**Data records:**
------------------------------------------------------------

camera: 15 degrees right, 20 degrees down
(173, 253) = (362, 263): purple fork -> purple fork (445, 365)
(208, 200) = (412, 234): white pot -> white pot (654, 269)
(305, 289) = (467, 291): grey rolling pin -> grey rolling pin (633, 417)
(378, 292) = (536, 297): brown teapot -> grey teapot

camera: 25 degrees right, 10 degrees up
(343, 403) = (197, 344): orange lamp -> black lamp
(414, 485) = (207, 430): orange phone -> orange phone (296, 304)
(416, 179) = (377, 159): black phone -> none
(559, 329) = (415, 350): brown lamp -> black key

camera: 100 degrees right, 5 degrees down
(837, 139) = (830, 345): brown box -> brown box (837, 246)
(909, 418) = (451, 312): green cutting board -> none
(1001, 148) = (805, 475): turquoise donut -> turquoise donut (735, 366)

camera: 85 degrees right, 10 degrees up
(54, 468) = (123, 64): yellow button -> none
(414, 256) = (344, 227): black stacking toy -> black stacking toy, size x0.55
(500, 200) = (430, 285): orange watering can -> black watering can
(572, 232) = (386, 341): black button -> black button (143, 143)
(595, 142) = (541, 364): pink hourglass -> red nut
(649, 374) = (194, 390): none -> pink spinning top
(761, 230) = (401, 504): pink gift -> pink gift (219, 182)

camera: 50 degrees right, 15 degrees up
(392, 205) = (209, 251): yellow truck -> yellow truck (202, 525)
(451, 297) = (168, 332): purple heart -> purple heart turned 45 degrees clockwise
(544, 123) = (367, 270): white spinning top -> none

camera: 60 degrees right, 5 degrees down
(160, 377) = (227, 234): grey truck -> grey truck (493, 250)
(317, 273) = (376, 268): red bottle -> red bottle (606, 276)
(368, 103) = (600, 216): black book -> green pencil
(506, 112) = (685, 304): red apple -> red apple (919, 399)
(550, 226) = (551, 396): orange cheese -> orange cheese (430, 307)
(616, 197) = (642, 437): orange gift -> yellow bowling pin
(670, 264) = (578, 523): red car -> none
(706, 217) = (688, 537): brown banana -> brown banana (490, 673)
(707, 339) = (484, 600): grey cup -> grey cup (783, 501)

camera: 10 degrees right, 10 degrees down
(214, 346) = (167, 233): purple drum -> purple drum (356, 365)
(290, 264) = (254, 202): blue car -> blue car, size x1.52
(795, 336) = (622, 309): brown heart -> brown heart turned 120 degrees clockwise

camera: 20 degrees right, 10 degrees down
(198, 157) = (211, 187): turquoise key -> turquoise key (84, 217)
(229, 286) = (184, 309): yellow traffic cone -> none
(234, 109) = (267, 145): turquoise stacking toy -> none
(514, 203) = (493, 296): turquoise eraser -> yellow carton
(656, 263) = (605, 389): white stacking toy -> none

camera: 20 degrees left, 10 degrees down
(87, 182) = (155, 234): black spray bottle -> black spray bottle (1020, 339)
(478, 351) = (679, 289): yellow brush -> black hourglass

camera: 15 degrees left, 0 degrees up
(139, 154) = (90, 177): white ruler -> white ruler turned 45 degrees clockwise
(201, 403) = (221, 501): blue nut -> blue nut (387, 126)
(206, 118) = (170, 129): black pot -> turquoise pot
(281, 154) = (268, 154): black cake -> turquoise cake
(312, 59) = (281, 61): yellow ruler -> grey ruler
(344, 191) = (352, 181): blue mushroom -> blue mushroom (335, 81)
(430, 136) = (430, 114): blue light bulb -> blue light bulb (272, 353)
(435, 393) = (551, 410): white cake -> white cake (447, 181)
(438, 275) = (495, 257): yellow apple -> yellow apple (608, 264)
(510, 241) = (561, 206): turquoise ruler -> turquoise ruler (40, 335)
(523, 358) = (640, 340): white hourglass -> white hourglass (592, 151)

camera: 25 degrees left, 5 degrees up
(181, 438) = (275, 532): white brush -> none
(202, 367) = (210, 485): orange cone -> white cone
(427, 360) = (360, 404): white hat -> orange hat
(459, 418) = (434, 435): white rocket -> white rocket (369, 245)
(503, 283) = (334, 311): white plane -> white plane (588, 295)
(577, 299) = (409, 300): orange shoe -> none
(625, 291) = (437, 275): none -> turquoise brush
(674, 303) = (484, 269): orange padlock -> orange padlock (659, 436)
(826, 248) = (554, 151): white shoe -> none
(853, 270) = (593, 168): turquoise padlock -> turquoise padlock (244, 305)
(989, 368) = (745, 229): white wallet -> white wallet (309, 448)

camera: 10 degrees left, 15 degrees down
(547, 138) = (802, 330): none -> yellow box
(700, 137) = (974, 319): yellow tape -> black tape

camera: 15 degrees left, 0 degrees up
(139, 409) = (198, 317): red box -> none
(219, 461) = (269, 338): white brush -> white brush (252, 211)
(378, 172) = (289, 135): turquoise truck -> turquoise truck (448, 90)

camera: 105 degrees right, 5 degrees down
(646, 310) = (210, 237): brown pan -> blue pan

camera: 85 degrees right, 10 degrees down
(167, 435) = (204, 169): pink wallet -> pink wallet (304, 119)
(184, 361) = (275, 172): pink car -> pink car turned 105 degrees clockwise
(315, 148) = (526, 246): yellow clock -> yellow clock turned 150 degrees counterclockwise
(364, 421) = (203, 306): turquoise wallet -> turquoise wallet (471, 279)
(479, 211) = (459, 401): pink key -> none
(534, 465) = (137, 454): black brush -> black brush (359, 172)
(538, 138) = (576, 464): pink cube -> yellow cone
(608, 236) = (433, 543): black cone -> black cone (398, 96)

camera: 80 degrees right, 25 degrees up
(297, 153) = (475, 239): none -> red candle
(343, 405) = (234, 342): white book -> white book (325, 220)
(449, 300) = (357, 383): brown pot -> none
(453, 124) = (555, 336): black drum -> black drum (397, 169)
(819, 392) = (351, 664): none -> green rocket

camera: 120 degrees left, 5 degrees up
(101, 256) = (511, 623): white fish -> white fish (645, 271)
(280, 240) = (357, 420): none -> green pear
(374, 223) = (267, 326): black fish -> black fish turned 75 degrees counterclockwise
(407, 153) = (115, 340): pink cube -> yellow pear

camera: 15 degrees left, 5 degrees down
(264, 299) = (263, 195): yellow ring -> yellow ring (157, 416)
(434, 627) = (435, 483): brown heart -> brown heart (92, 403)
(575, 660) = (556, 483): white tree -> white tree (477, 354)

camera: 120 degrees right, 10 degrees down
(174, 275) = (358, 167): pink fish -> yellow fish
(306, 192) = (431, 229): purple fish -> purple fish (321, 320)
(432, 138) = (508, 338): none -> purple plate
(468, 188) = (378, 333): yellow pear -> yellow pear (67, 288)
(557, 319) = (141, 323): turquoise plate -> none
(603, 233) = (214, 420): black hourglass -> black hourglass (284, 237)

------------------------------------------------------------

**What the exercise asks:**
From the records above, pull out every line containing the word "counterclockwise".

**Expected answer:**
(315, 148) = (526, 246): yellow clock -> yellow clock turned 150 degrees counterclockwise
(374, 223) = (267, 326): black fish -> black fish turned 75 degrees counterclockwise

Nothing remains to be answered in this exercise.